■ **Directions**
Give back, exactly and with nothing else, the lines running from the one that contains "PIXELS2 pin VCC: 5V -> 3V3" to the end of the entries below; do not include pictures.

■ **Stored data**
*****
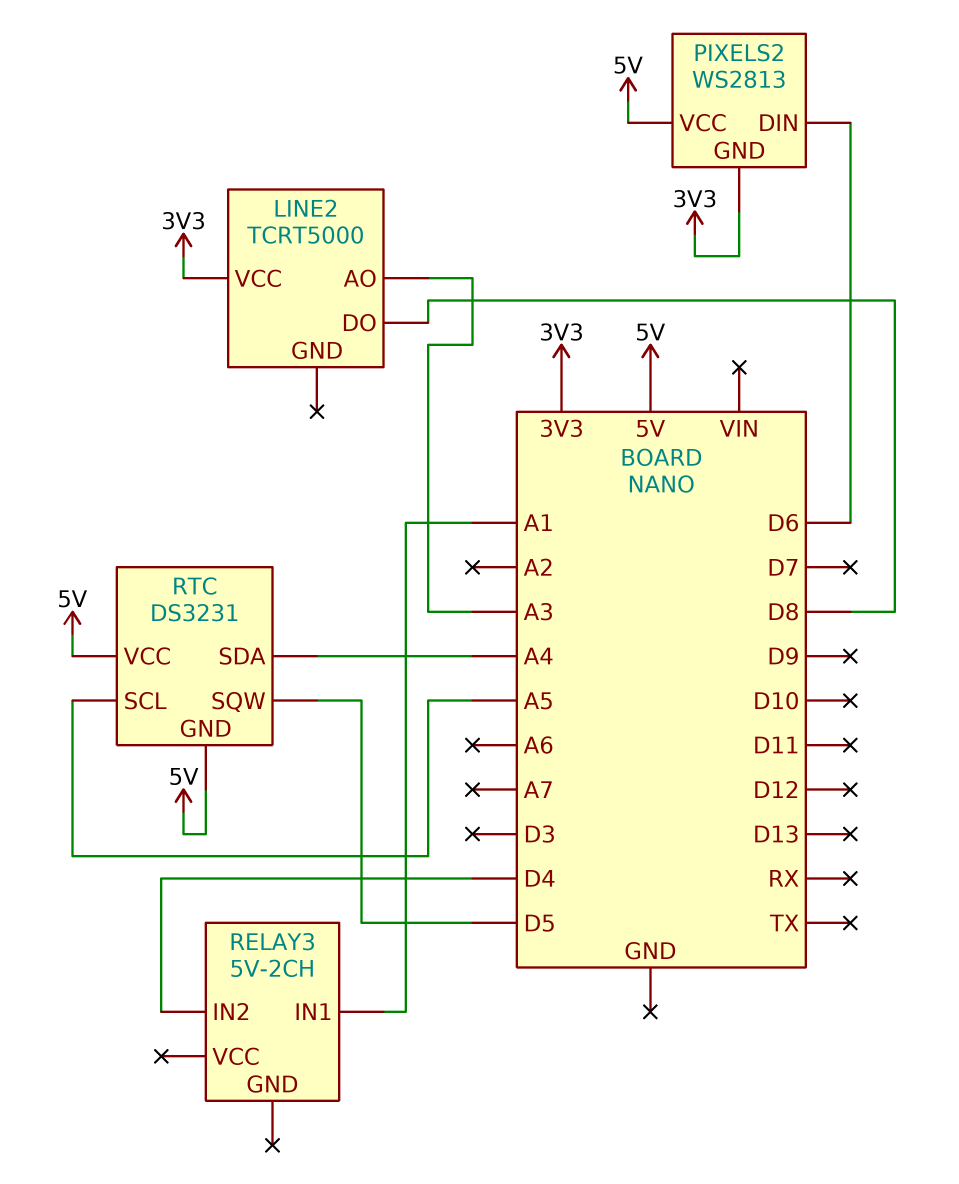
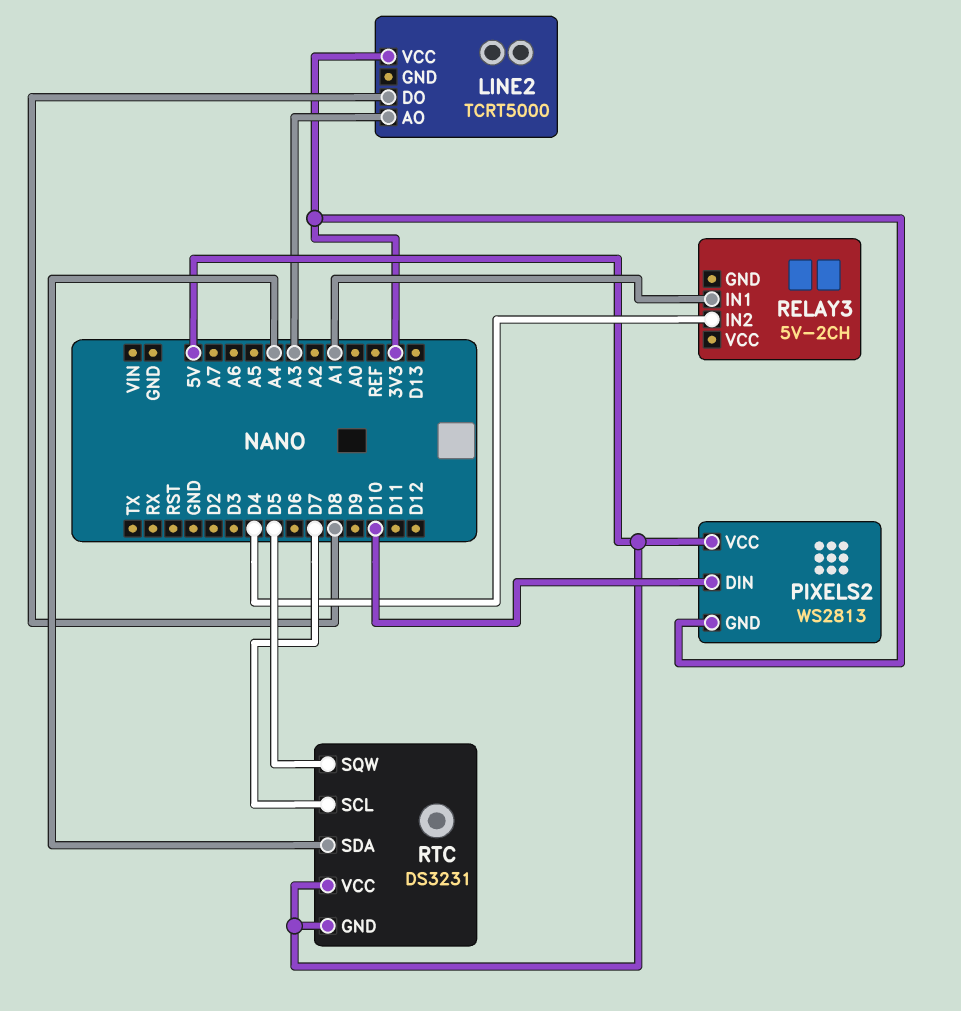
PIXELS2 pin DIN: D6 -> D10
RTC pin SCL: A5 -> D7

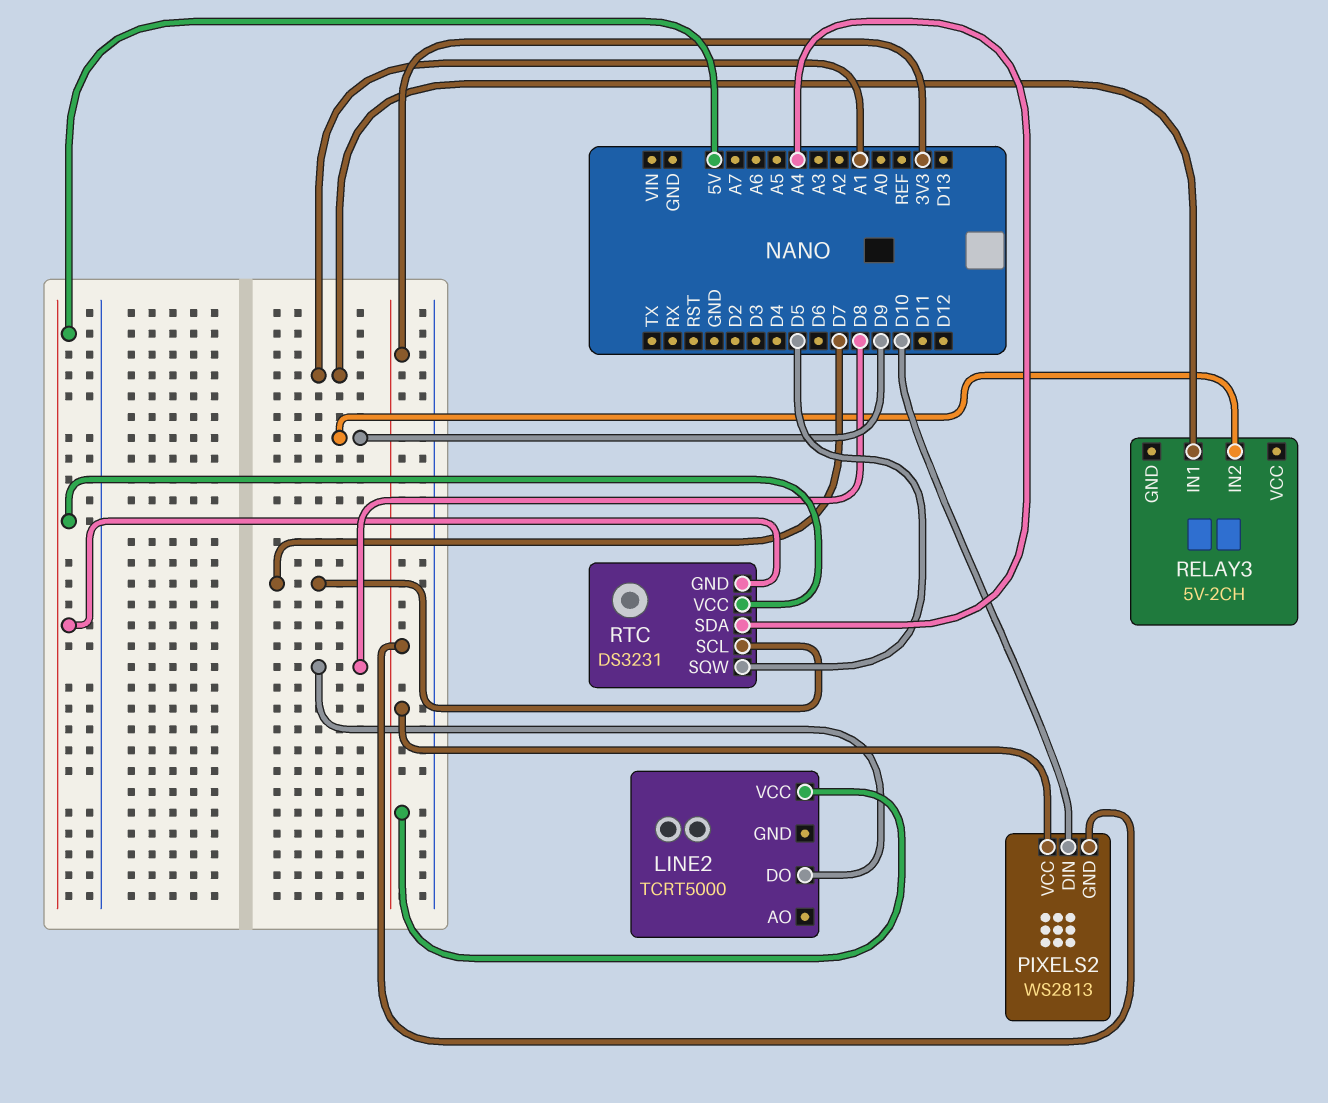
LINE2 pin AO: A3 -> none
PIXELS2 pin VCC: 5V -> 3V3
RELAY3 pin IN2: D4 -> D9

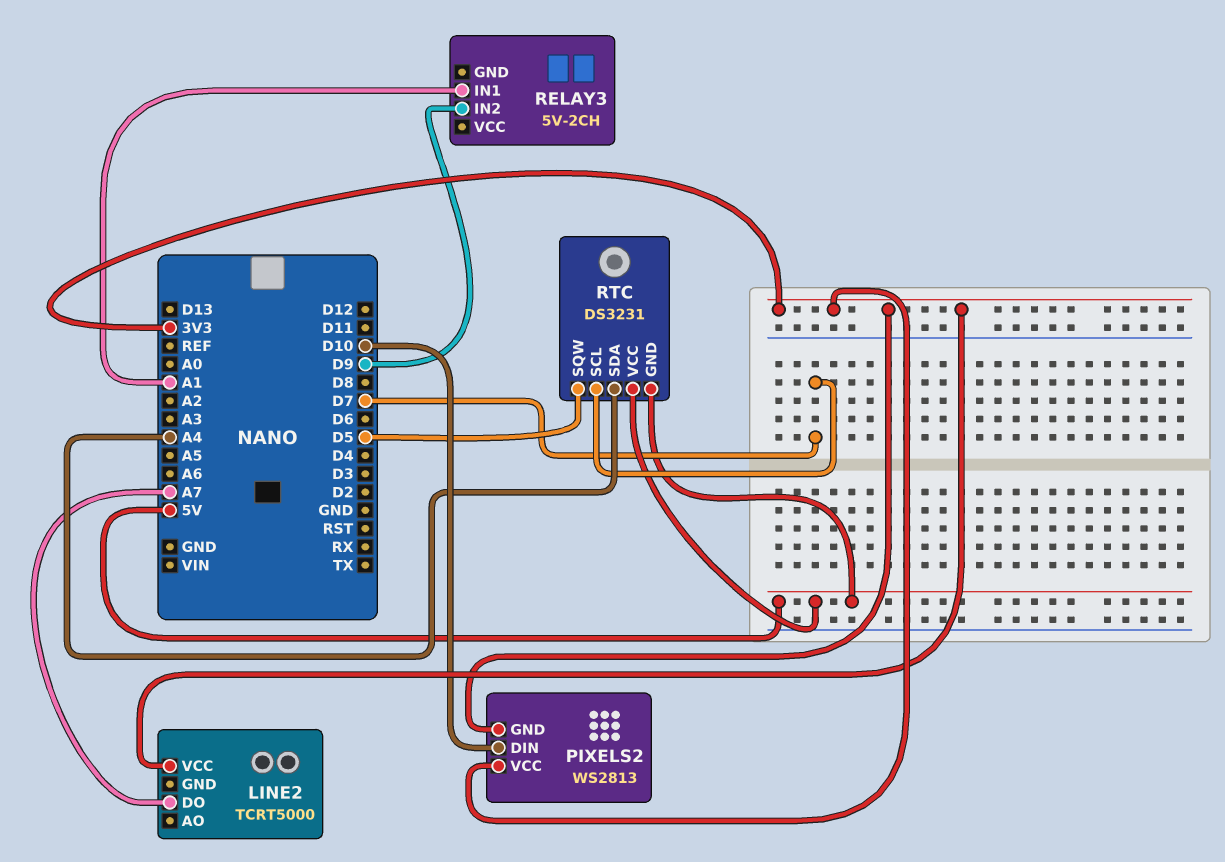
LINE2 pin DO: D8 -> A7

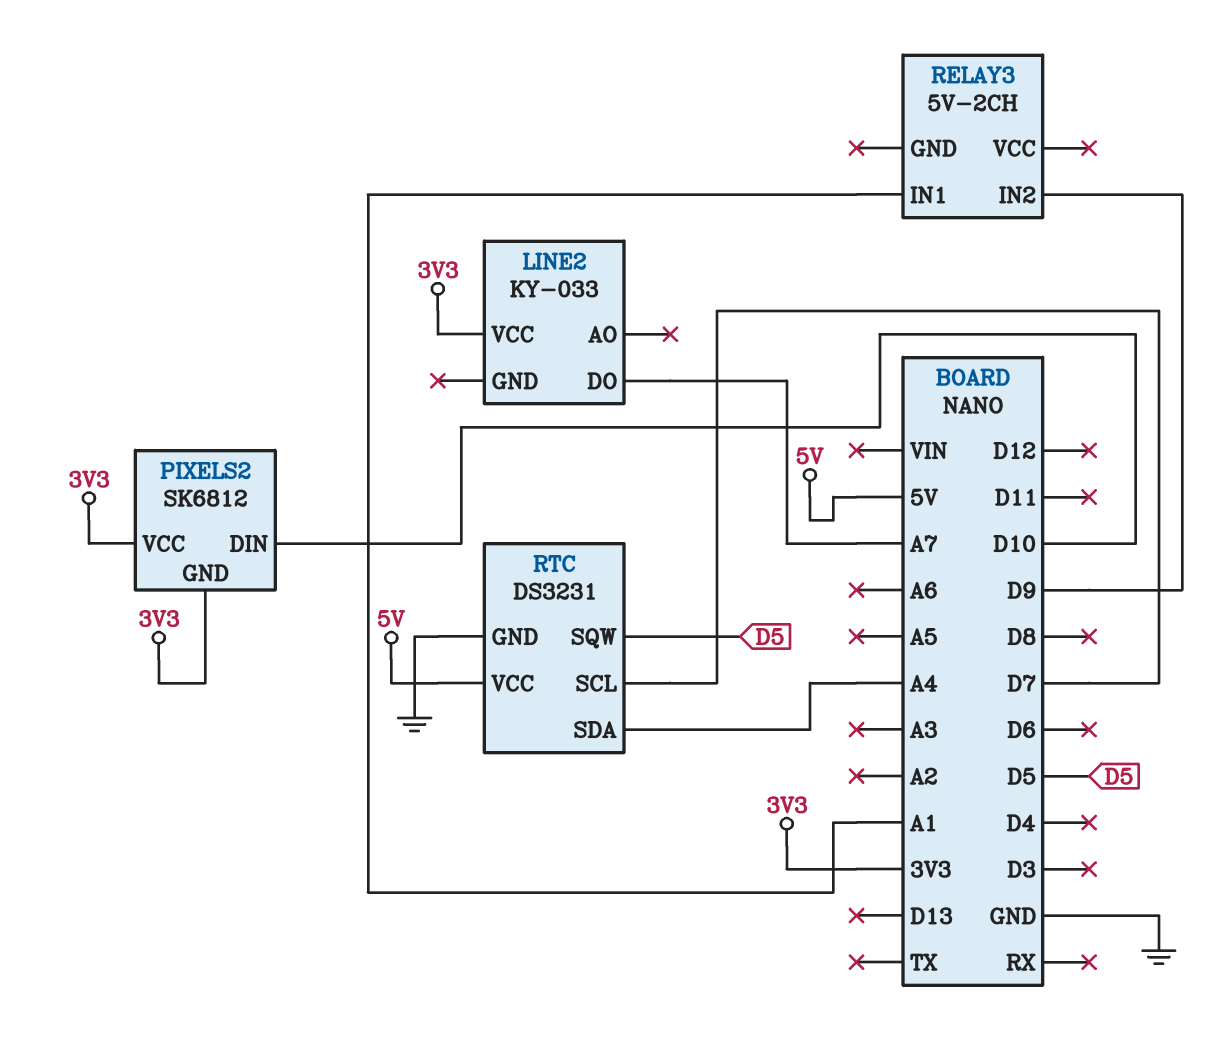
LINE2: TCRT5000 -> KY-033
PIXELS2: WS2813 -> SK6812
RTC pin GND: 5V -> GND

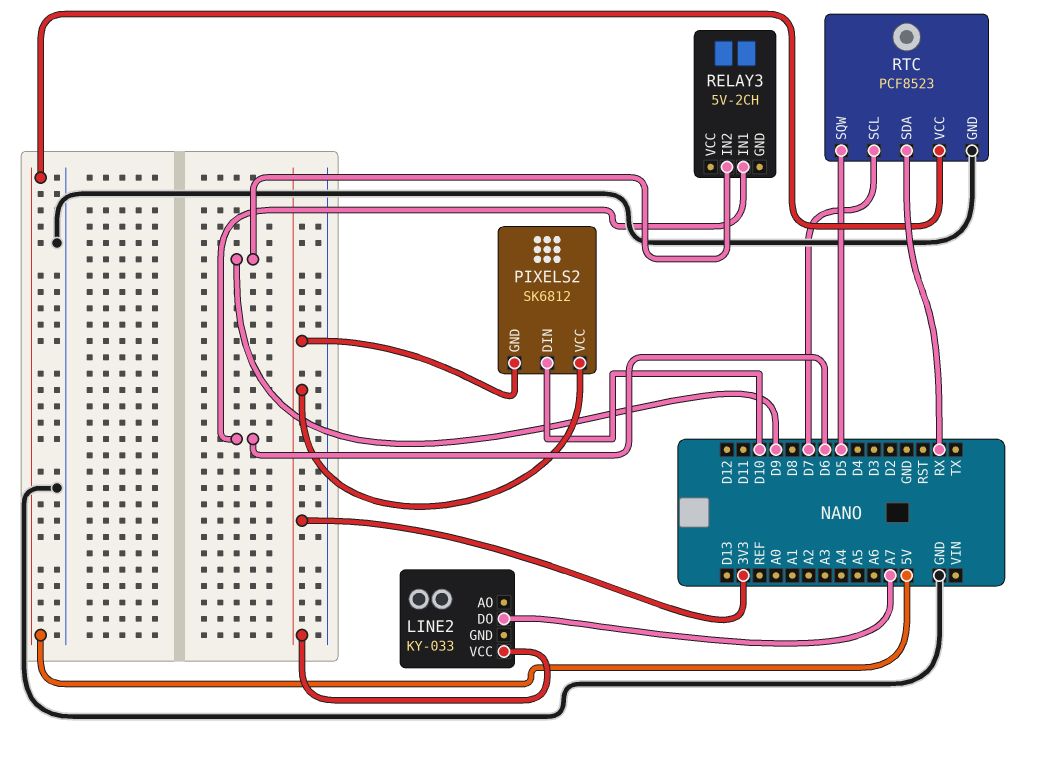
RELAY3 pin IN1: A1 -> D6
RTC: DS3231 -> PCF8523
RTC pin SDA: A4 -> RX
*****
■ **Task solution**
PIXELS2 pin VCC: 5V -> 3V3
RELAY3 pin IN2: D4 -> D9

LINE2 pin DO: D8 -> A7

LINE2: TCRT5000 -> KY-033
PIXELS2: WS2813 -> SK6812
RTC pin GND: 5V -> GND

RELAY3 pin IN1: A1 -> D6
RTC: DS3231 -> PCF8523
RTC pin SDA: A4 -> RX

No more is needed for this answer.